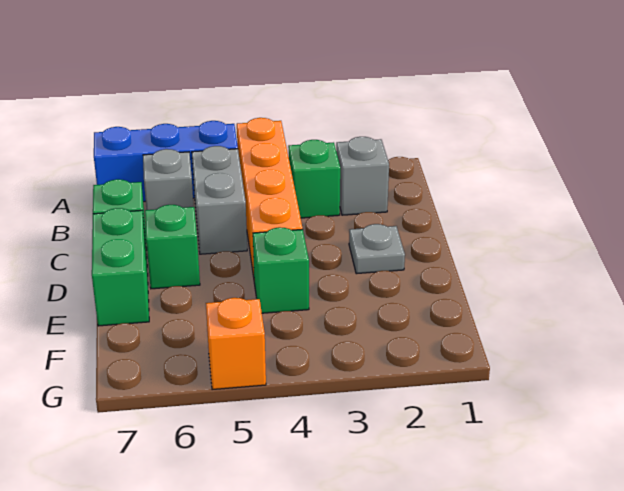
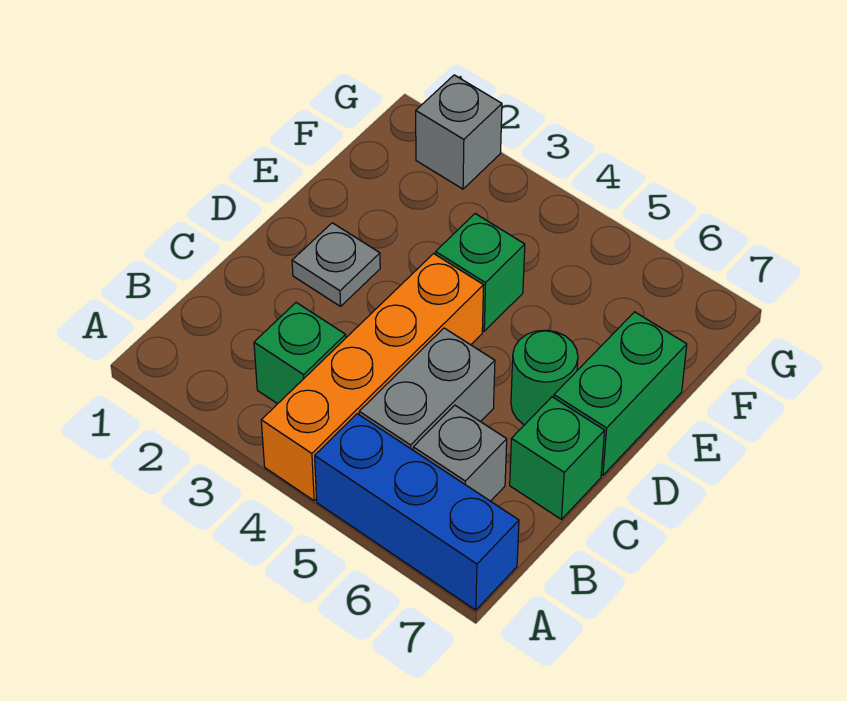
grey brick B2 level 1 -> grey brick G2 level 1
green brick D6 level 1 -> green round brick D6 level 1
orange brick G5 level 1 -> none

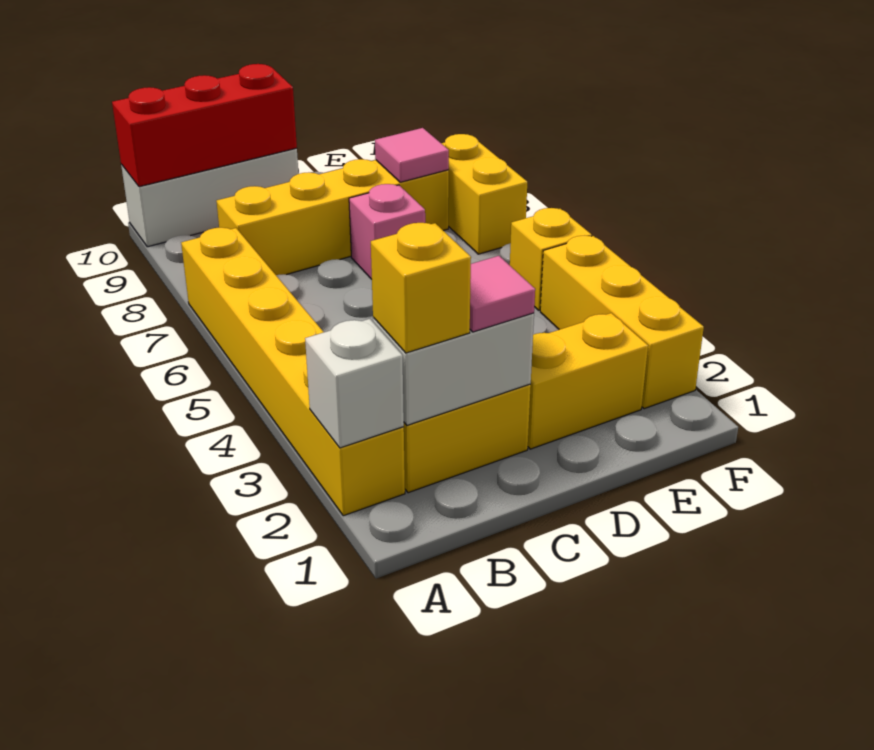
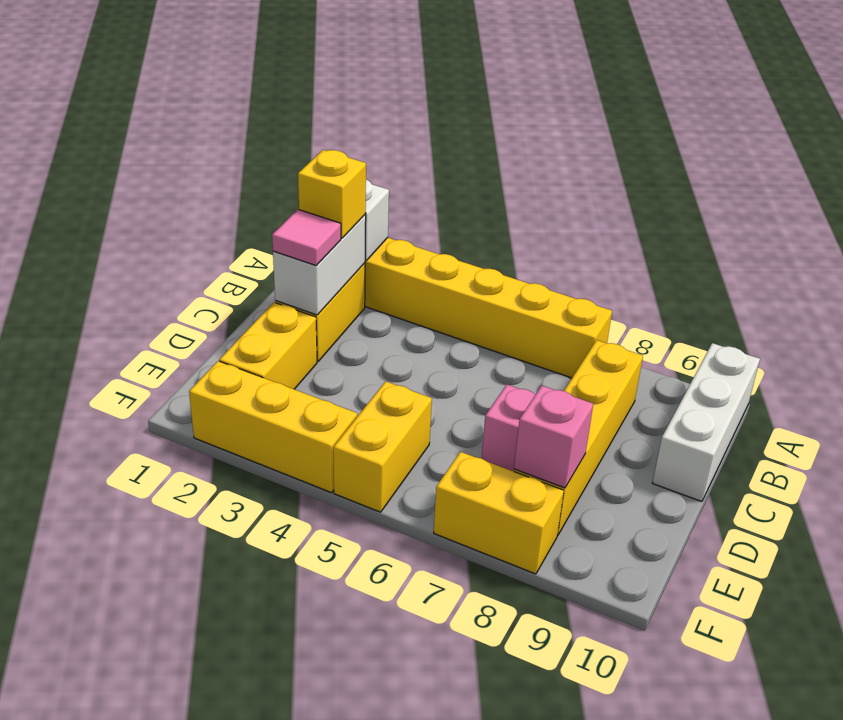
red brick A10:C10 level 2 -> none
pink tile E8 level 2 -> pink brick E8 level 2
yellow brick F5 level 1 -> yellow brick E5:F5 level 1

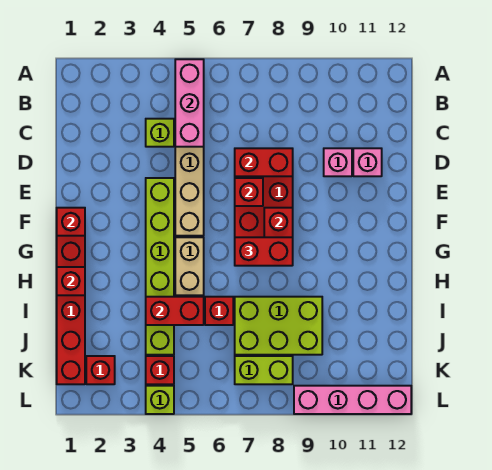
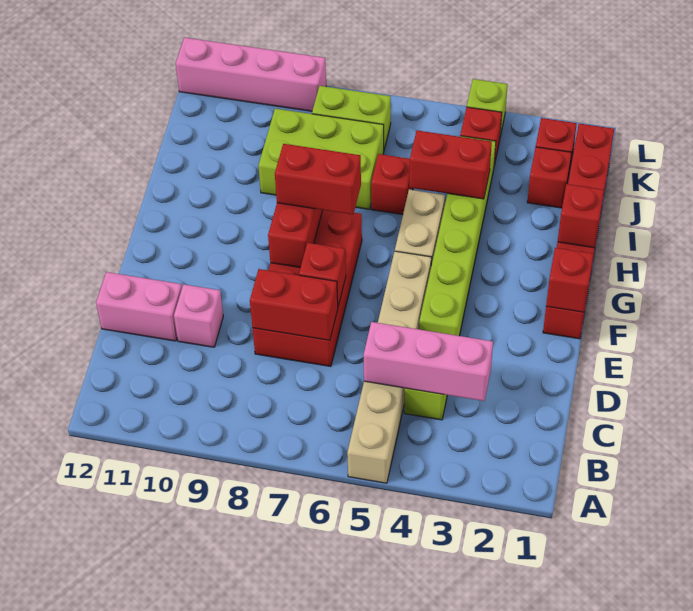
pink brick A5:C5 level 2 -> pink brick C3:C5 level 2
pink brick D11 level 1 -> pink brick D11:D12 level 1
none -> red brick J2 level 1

---

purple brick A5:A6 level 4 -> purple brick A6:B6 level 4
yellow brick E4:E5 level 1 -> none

...

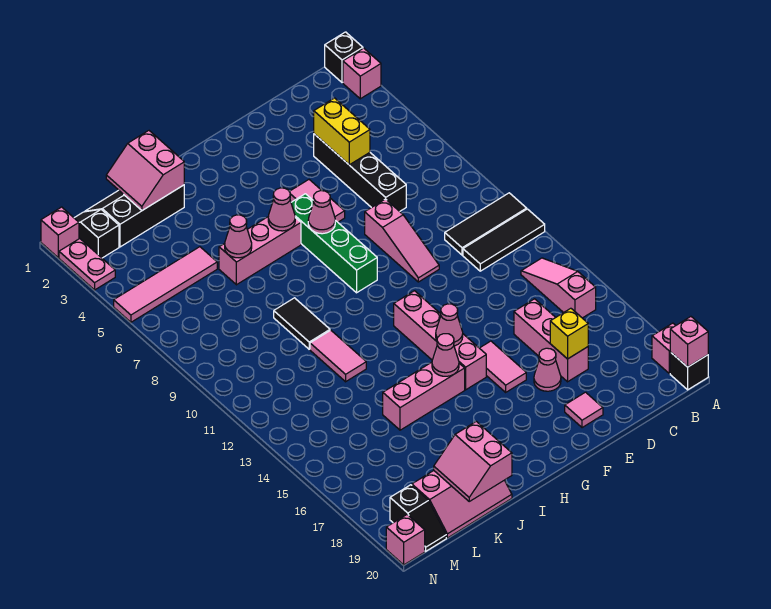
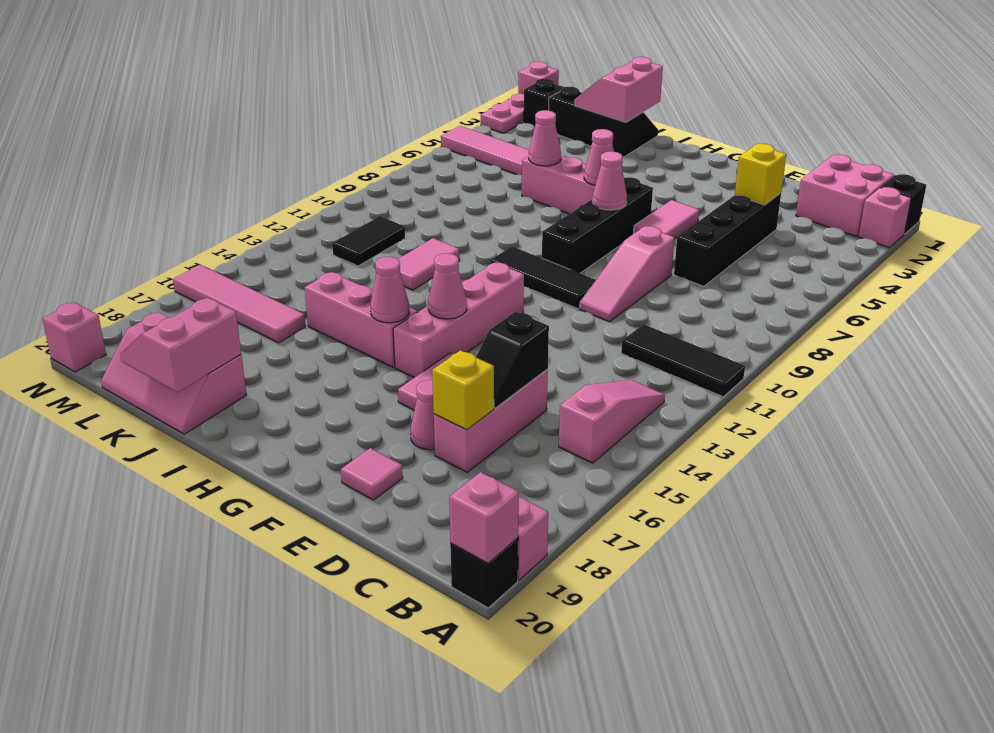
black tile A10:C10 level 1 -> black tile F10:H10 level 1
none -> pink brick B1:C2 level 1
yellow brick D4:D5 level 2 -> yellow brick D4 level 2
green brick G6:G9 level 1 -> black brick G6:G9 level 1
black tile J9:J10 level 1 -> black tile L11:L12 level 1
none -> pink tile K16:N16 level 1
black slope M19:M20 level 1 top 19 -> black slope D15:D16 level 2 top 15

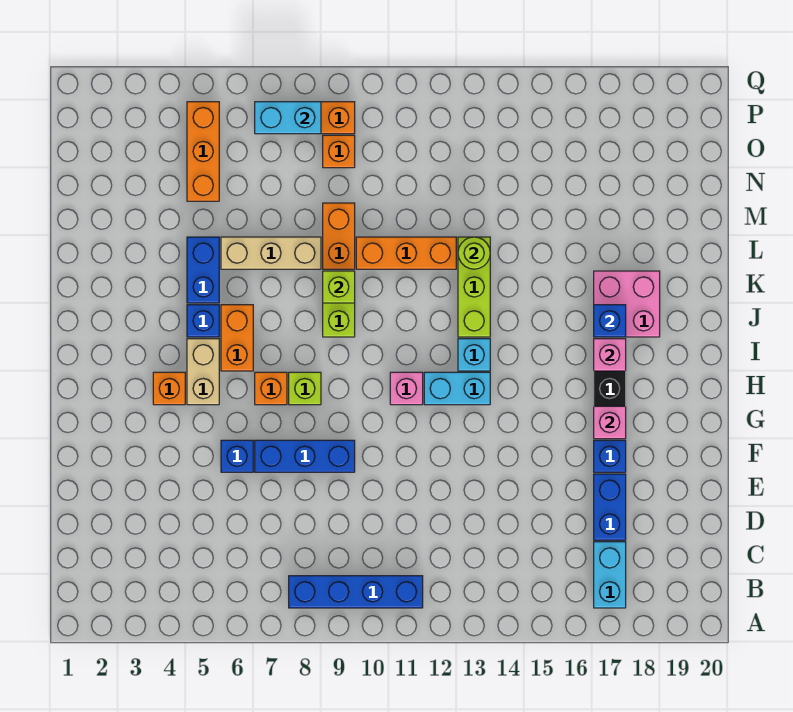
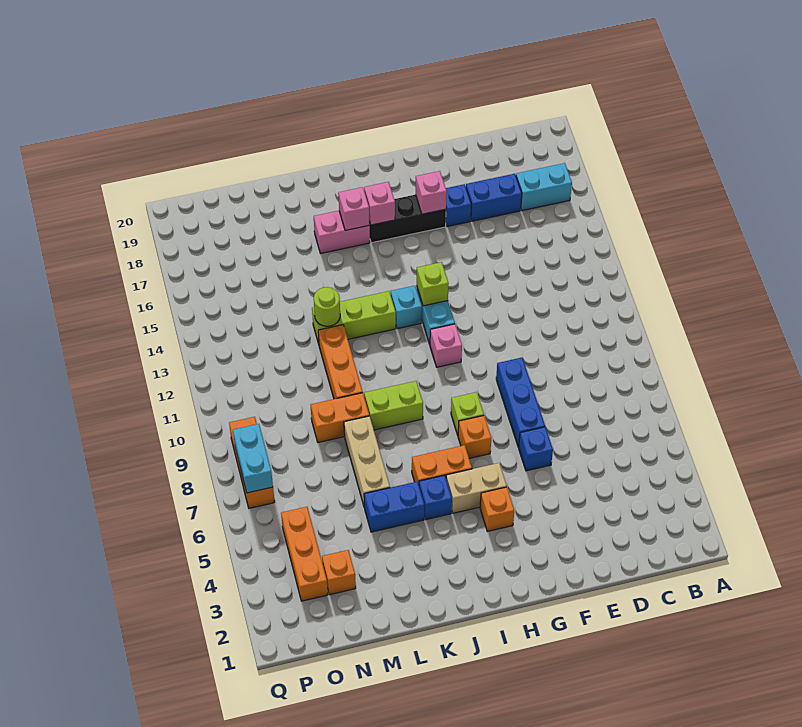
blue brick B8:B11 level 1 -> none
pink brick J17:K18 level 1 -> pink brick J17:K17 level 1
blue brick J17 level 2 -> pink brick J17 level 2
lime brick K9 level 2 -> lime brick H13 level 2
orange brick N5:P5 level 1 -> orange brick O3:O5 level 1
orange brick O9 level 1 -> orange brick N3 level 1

→ **YOUR OBJECTIVE**:
Your answer must be everything above from the line with "orange brick G5 level 1 -> none" down to the line with "pink brick A5:C5", word for word, and no pictures.

→ **RESULT FOR THIS TASK**:
orange brick G5 level 1 -> none

red brick A10:C10 level 2 -> none
pink tile E8 level 2 -> pink brick E8 level 2
yellow brick F5 level 1 -> yellow brick E5:F5 level 1

pink brick A5:C5 level 2 -> pink brick C3:C5 level 2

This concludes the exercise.